- Aim of the exercise:
Reproduce the records below word for word, from the first line through the line that contains "1980–89 (584, 172)", including that line.

- Data to use:
┄┄┄┄┄┄┄┄┄┄┄┄┄┄┄┄┄┄┄┄

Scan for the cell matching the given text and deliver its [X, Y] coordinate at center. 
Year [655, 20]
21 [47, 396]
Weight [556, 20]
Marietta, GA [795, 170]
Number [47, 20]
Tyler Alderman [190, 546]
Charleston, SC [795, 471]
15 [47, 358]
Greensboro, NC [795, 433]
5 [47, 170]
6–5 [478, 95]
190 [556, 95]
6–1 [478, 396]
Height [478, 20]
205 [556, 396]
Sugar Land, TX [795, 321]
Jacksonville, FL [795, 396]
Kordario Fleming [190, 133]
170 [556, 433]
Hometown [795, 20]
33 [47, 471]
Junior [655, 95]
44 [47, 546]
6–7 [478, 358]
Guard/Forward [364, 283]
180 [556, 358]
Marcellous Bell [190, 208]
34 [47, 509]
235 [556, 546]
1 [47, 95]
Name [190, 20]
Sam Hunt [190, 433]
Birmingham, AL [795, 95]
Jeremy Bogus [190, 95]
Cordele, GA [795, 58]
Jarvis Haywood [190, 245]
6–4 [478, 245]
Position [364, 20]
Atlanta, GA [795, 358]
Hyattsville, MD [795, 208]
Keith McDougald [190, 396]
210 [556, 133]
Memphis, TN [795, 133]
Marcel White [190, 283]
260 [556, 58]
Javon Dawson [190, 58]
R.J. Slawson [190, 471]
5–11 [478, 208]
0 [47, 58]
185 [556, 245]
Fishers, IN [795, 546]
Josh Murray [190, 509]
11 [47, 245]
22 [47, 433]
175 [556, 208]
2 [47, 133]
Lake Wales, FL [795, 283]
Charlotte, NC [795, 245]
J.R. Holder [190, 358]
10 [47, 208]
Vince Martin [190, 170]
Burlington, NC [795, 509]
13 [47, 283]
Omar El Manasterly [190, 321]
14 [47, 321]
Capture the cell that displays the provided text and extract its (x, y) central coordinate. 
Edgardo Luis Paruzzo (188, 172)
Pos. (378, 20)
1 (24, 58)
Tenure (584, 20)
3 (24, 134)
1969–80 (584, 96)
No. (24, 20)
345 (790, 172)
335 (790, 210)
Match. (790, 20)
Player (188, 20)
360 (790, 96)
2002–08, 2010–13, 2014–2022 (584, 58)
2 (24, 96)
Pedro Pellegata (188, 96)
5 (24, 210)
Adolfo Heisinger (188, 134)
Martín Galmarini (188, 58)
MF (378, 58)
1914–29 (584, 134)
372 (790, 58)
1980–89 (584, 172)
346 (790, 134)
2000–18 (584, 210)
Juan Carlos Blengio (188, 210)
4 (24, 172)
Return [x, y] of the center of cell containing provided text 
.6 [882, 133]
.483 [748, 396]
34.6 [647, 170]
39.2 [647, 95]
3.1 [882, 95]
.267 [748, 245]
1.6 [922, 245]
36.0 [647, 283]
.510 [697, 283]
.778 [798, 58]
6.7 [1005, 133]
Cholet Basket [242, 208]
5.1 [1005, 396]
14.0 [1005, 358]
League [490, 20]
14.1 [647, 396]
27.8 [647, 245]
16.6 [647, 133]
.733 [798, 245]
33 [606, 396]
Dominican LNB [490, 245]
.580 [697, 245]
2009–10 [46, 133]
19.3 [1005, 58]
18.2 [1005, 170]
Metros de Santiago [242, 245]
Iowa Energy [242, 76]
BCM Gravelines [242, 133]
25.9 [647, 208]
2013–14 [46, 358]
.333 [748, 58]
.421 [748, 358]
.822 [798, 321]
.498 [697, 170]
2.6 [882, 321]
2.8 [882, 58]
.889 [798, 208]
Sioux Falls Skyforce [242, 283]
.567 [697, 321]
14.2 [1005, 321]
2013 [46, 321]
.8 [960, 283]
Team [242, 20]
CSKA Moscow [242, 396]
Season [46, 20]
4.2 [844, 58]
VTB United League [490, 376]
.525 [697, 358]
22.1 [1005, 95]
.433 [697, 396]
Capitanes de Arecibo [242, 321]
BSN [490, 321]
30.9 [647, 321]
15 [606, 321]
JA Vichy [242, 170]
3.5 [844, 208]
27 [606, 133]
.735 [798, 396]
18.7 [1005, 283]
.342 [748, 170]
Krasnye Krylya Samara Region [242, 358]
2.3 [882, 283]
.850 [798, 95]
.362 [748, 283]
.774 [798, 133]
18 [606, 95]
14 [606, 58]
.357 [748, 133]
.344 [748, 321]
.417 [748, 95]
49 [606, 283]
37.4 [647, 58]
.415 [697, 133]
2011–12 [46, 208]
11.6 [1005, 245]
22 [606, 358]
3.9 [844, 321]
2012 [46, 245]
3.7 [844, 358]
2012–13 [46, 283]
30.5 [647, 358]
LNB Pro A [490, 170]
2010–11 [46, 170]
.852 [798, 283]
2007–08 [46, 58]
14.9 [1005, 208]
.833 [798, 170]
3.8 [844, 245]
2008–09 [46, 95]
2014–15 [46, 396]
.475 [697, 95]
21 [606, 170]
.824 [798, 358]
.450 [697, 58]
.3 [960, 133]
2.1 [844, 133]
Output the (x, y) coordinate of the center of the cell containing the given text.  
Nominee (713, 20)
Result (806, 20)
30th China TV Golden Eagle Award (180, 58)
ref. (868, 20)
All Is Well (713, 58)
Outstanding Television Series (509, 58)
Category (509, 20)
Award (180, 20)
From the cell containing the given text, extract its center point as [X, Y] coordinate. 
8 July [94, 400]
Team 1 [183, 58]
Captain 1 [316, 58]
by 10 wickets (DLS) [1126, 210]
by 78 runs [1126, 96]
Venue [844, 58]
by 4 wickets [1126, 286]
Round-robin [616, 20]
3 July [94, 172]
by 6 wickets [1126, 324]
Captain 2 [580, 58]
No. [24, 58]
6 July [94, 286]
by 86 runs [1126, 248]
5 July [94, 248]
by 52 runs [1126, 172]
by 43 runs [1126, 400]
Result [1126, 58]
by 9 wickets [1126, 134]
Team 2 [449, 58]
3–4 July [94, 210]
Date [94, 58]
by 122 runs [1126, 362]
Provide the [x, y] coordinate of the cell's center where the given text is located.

┄┄┄┄┄┄┄┄┄┄┄┄┄┄┄┄┄┄┄┄

- Response:
Scan for the cell matching the given text and deliver its [X, Y] coordinate at center. 
Year [655, 20]
21 [47, 396]
Weight [556, 20]
Marietta, GA [795, 170]
Number [47, 20]
Tyler Alderman [190, 546]
Charleston, SC [795, 471]
15 [47, 358]
Greensboro, NC [795, 433]
5 [47, 170]
6–5 [478, 95]
190 [556, 95]
6–1 [478, 396]
Height [478, 20]
205 [556, 396]
Sugar Land, TX [795, 321]
Jacksonville, FL [795, 396]
Kordario Fleming [190, 133]
170 [556, 433]
Hometown [795, 20]
33 [47, 471]
Junior [655, 95]
44 [47, 546]
6–7 [478, 358]
Guard/Forward [364, 283]
180 [556, 358]
Marcellous Bell [190, 208]
34 [47, 509]
235 [556, 546]
1 [47, 95]
Name [190, 20]
Sam Hunt [190, 433]
Birmingham, AL [795, 95]
Jeremy Bogus [190, 95]
Cordele, GA [795, 58]
Jarvis Haywood [190, 245]
6–4 [478, 245]
Position [364, 20]
Atlanta, GA [795, 358]
Hyattsville, MD [795, 208]
Keith McDougald [190, 396]
210 [556, 133]
Memphis, TN [795, 133]
Marcel White [190, 283]
260 [556, 58]
Javon Dawson [190, 58]
R.J. Slawson [190, 471]
5–11 [478, 208]
0 [47, 58]
185 [556, 245]
Fishers, IN [795, 546]
Josh Murray [190, 509]
11 [47, 245]
22 [47, 433]
175 [556, 208]
2 [47, 133]
Lake Wales, FL [795, 283]
Charlotte, NC [795, 245]
J.R. Holder [190, 358]
10 [47, 208]
Vince Martin [190, 170]
Burlington, NC [795, 509]
13 [47, 283]
Omar El Manasterly [190, 321]
14 [47, 321]
Capture the cell that displays the provided text and extract its (x, y) central coordinate. 
Edgardo Luis Paruzzo (188, 172)
Pos. (378, 20)
1 (24, 58)
Tenure (584, 20)
3 (24, 134)
1969–80 (584, 96)
No. (24, 20)
345 (790, 172)
335 (790, 210)
Match. (790, 20)
Player (188, 20)
360 (790, 96)
2002–08, 2010–13, 2014–2022 (584, 58)
2 (24, 96)
Pedro Pellegata (188, 96)
5 (24, 210)
Adolfo Heisinger (188, 134)
Martín Galmarini (188, 58)
MF (378, 58)
1914–29 (584, 134)
372 (790, 58)
1980–89 (584, 172)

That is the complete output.